◆ What is needed ◆
Write the line that contains "black cross: (264, 111) -> (129, 103), moved" and each one after it, word for word, ending with the final line of the data.

◆ Information shown ◆
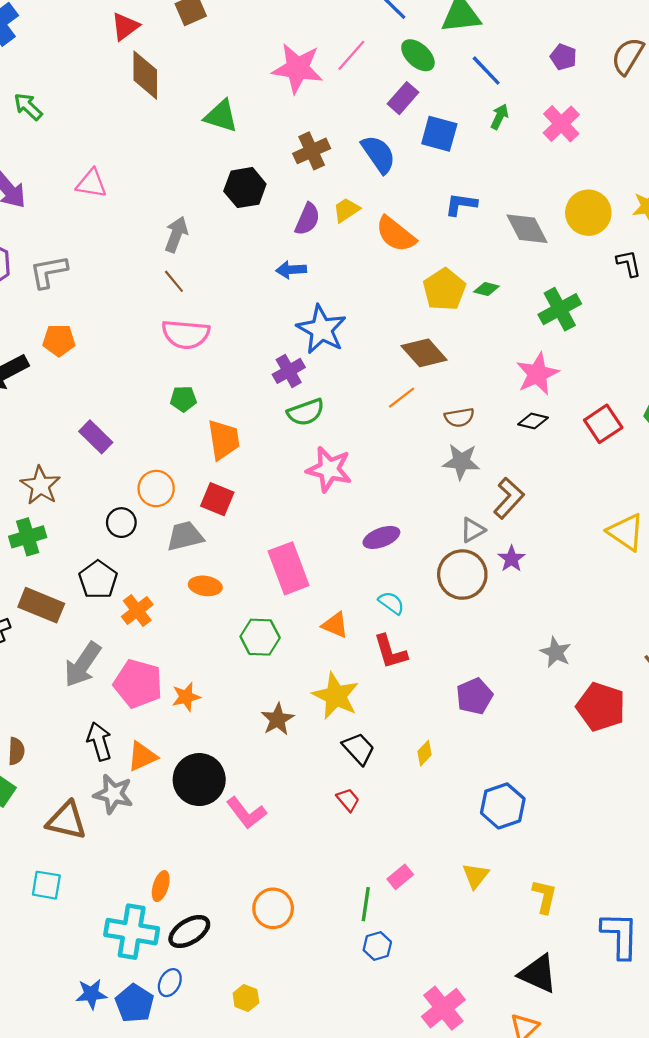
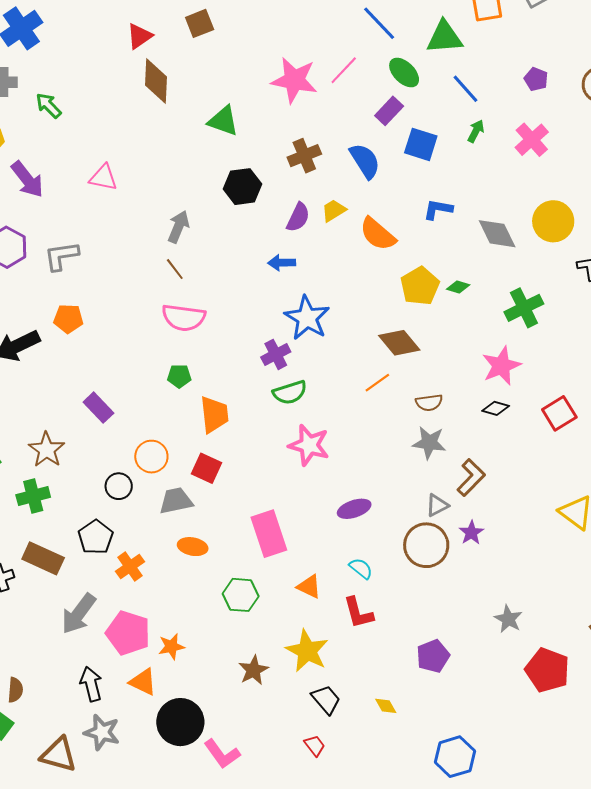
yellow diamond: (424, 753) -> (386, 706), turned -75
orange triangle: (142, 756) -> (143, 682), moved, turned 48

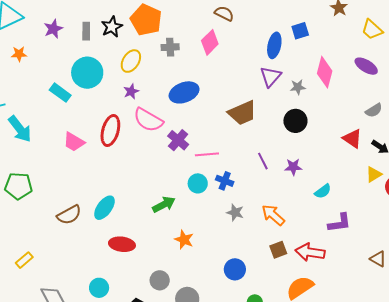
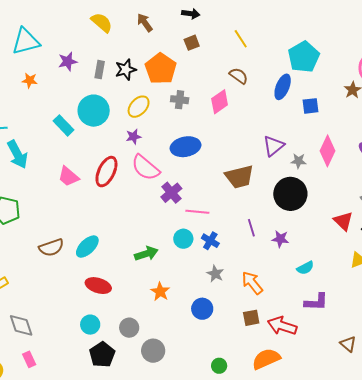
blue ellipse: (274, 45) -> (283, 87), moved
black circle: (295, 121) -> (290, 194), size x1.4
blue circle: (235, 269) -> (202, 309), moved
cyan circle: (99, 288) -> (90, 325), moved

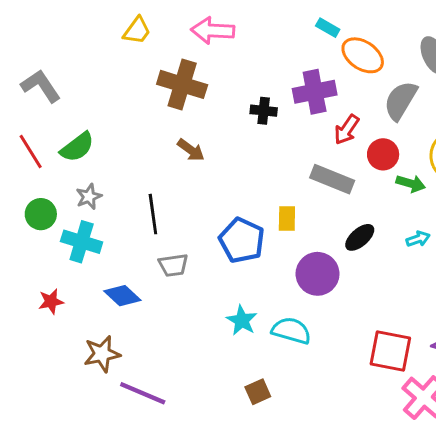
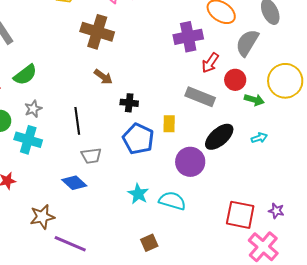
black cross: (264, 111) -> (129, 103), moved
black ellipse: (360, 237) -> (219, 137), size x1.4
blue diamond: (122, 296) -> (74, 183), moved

◆ Answer to this exercise ◆
black cross: (264, 111) -> (129, 103), moved
black ellipse: (360, 237) -> (219, 137), size x1.4
blue diamond: (122, 296) -> (74, 183), moved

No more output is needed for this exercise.